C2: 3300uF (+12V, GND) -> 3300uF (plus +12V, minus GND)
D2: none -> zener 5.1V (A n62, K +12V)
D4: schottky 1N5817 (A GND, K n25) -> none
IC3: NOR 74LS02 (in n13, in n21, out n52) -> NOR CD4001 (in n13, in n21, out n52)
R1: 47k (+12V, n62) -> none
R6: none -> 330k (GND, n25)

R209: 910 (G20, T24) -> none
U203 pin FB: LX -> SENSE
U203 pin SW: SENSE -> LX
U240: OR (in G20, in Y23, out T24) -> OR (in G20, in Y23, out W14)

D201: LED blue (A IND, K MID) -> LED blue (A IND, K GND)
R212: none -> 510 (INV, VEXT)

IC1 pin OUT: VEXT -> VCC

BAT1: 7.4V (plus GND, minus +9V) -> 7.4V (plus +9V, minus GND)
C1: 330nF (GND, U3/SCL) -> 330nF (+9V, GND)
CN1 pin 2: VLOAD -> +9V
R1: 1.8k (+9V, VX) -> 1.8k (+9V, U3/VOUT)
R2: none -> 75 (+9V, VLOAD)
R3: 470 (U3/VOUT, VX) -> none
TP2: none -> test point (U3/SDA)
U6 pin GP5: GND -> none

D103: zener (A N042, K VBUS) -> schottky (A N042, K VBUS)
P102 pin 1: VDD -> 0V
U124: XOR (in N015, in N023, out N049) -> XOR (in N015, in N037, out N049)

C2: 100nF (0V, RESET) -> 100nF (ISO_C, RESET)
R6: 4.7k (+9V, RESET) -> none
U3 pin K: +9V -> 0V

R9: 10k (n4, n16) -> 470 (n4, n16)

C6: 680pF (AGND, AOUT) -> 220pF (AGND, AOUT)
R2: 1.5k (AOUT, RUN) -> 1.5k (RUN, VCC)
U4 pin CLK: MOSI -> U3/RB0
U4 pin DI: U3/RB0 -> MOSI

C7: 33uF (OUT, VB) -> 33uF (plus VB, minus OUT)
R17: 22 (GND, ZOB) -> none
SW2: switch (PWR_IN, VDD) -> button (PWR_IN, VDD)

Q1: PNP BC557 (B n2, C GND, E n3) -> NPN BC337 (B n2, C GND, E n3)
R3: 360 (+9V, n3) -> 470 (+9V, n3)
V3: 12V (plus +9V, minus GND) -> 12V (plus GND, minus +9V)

### ASSIGNMENT
Only the lines holding the string "minus" are needed; copy each of them from the material above.

### TASK SOLUTION
C2: 3300uF (+12V, GND) -> 3300uF (plus +12V, minus GND)
BAT1: 7.4V (plus GND, minus +9V) -> 7.4V (plus +9V, minus GND)
C7: 33uF (OUT, VB) -> 33uF (plus VB, minus OUT)
V3: 12V (plus +9V, minus GND) -> 12V (plus GND, minus +9V)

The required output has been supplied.